◆ WORK TO DO:
Copy out word for word the lines in the records below, starting at the line that contains "yellow line at" and stopping after the line that contains "purple arrow at".

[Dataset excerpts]
•••••

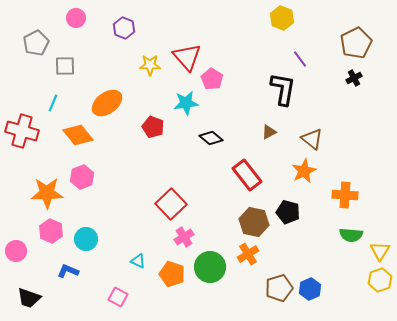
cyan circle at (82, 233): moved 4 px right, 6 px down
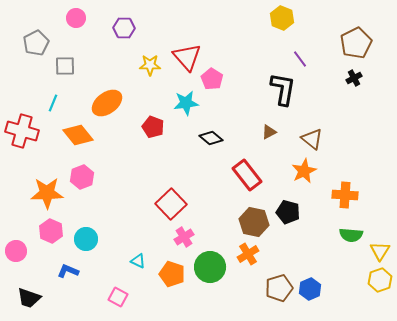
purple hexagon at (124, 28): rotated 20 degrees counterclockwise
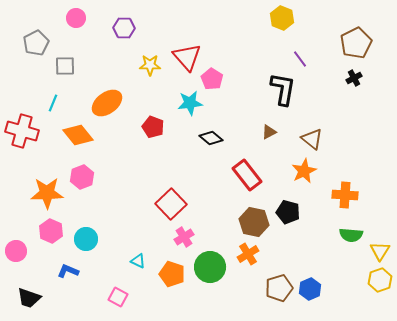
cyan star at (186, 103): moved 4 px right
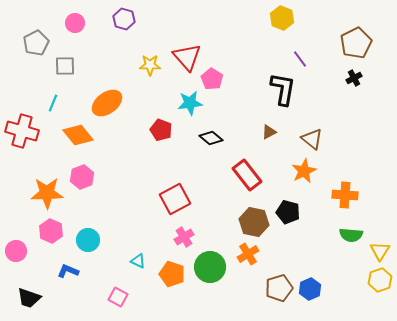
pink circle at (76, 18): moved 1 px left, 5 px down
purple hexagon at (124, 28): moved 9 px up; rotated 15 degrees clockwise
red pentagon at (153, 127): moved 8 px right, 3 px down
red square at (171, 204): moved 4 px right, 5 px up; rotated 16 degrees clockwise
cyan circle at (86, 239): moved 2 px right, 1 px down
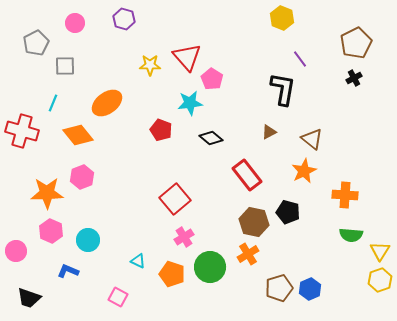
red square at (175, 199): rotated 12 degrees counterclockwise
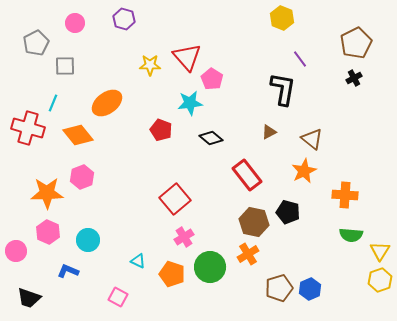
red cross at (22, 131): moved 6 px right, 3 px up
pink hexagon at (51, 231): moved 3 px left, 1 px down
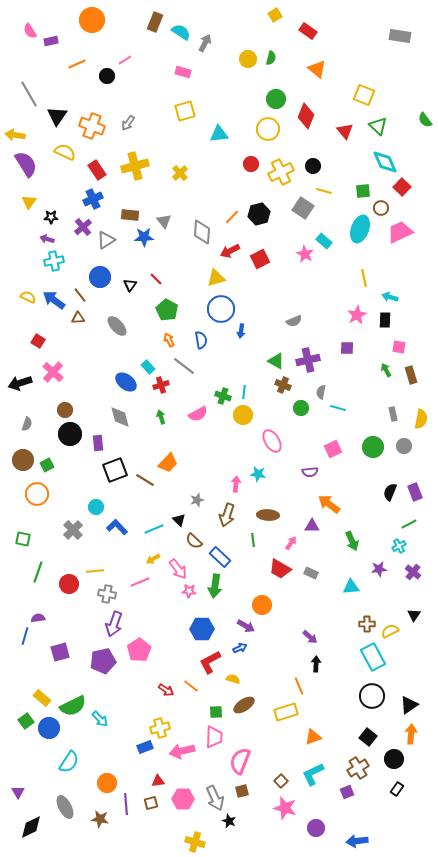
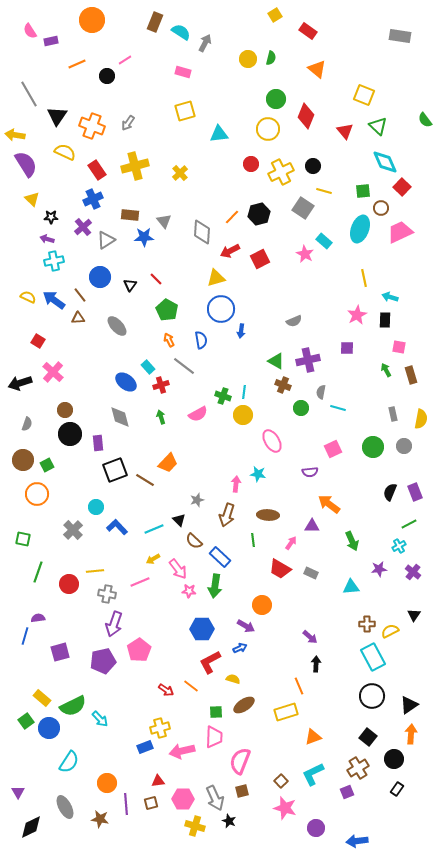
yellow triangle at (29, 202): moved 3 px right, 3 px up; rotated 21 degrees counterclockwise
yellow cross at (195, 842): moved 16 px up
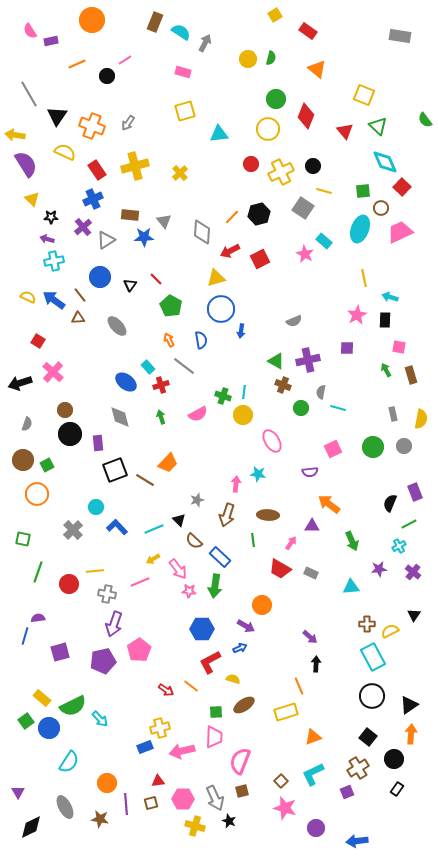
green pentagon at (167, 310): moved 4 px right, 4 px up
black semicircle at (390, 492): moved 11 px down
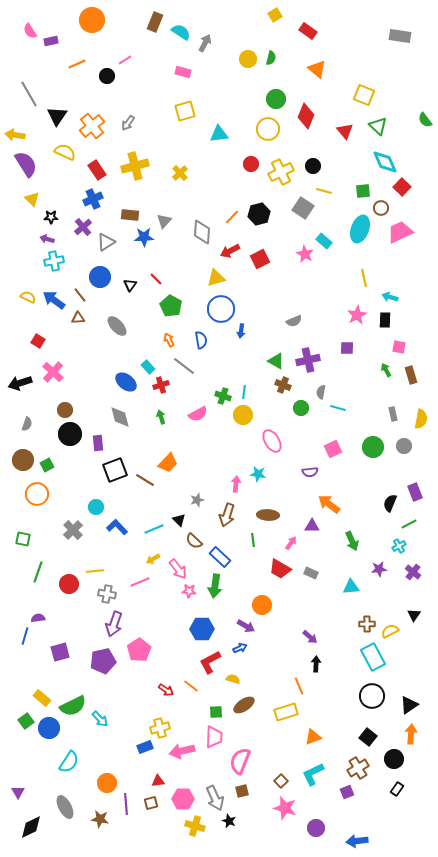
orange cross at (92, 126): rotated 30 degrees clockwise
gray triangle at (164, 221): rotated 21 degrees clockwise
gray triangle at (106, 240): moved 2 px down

•••••

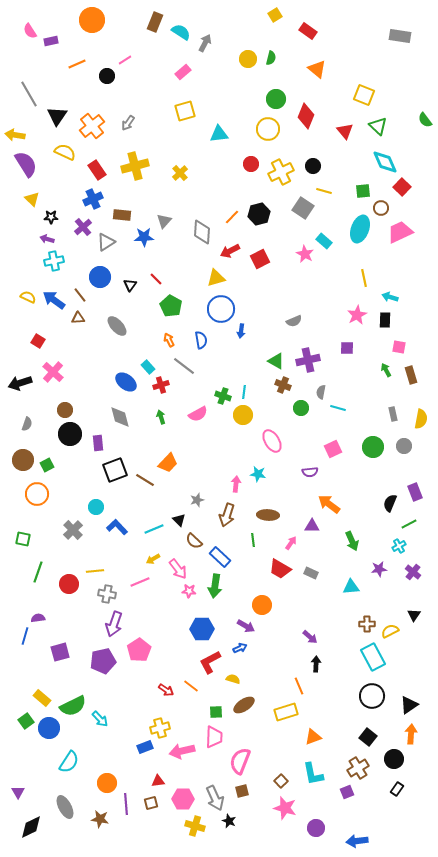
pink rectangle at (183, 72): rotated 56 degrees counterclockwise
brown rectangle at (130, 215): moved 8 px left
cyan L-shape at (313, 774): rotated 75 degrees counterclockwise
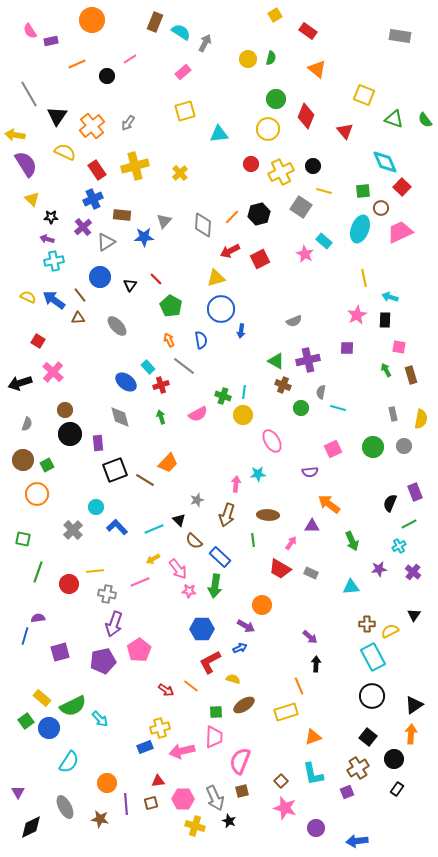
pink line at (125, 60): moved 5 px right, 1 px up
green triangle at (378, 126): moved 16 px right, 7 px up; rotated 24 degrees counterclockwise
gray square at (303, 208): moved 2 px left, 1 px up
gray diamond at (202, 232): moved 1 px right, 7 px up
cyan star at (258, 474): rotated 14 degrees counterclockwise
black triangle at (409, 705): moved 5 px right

•••••

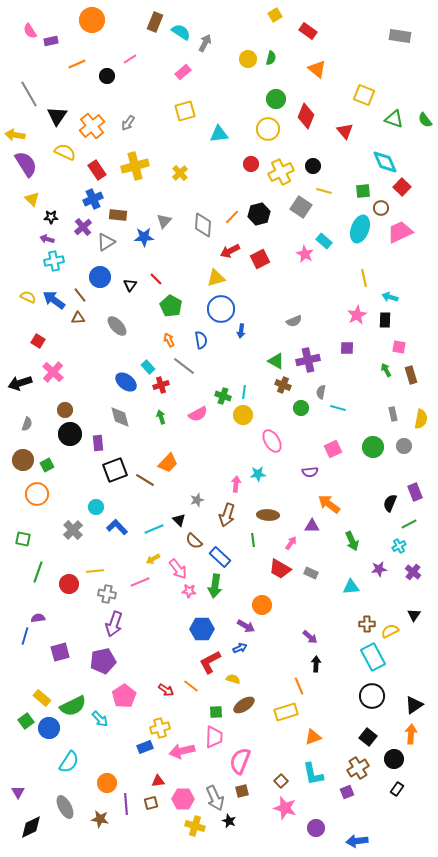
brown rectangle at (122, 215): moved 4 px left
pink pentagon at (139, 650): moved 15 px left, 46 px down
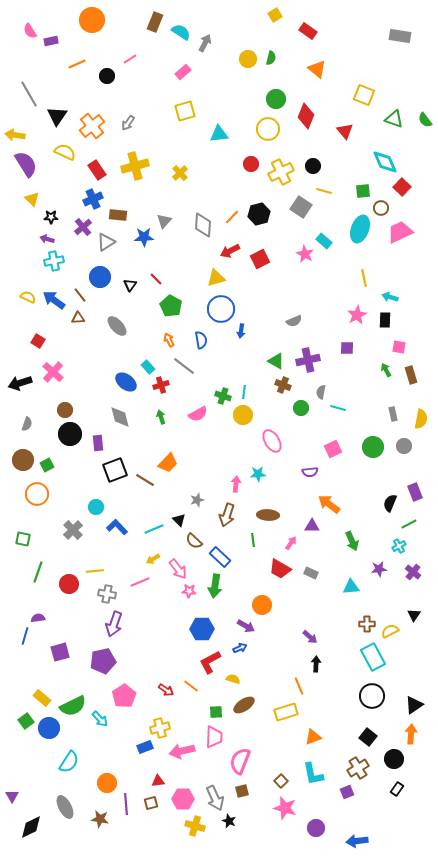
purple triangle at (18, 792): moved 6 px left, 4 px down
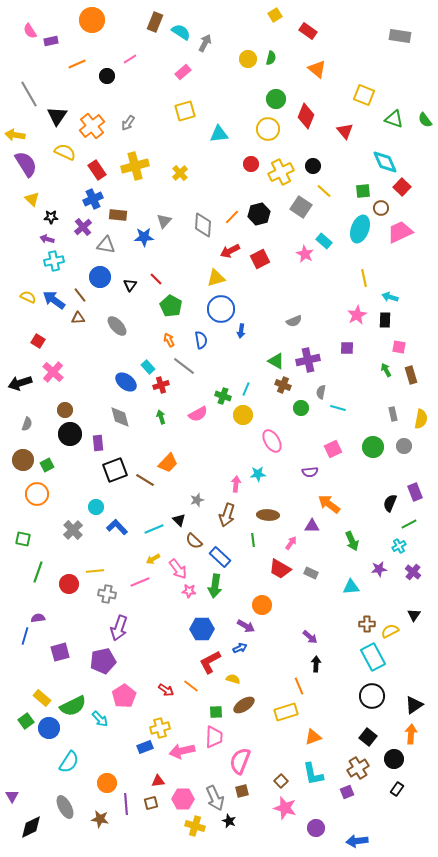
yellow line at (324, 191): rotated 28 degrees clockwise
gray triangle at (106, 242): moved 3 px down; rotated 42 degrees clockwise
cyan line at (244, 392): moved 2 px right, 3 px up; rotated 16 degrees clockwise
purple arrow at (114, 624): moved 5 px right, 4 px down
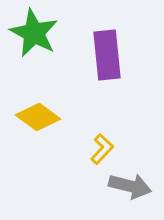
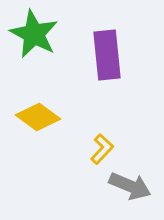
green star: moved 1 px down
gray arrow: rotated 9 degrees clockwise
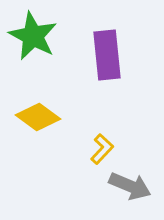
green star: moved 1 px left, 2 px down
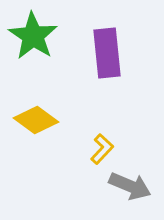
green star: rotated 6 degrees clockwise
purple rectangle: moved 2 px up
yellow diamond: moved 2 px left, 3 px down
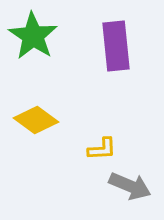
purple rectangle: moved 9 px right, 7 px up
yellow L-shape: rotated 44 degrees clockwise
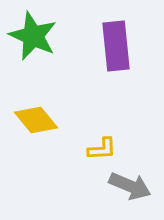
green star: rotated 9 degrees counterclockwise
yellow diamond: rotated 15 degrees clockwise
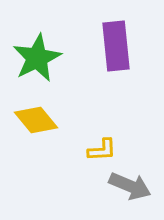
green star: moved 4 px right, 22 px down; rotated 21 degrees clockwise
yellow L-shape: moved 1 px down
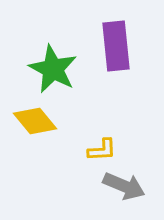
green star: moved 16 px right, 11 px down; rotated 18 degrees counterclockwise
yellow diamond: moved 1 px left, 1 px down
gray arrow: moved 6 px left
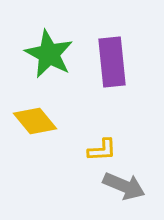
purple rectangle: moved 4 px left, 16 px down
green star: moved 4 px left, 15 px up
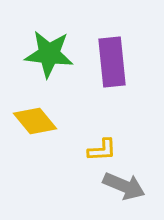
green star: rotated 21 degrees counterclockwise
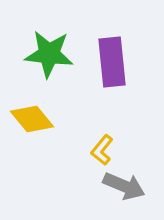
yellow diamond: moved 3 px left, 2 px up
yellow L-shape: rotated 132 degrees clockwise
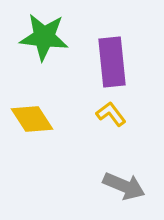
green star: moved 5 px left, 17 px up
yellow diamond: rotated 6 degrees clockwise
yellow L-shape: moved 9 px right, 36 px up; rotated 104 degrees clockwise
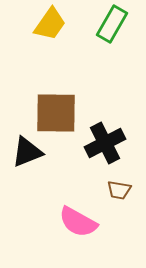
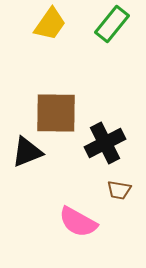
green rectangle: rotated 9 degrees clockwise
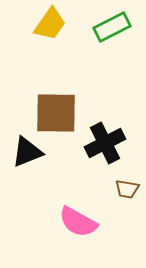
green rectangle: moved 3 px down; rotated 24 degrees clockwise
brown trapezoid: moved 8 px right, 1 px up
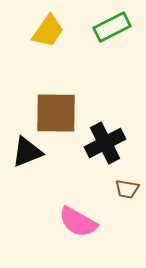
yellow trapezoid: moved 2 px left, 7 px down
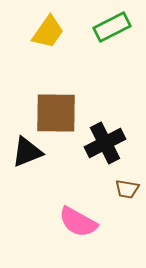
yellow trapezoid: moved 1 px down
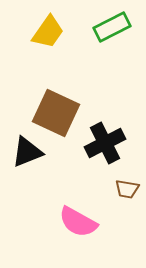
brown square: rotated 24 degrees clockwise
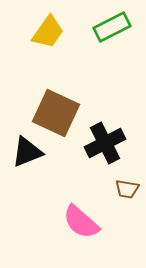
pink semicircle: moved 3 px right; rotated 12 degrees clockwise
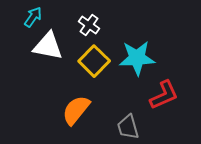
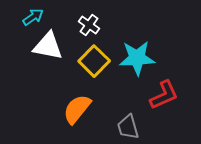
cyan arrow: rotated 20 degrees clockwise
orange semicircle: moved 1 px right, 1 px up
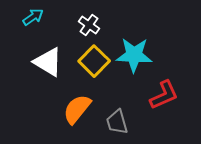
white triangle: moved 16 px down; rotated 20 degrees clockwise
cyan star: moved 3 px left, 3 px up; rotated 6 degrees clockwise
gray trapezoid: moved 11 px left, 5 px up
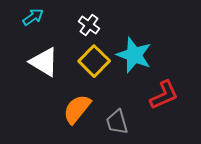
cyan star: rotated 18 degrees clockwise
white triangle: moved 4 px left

•••••

◆ EXERCISE OUTPUT:
yellow line at (324, 191): rotated 28 degrees clockwise
gray triangle at (106, 242): moved 3 px down; rotated 42 degrees clockwise
cyan line at (244, 392): moved 2 px right, 3 px up; rotated 16 degrees clockwise
purple arrow at (114, 624): moved 5 px right, 4 px down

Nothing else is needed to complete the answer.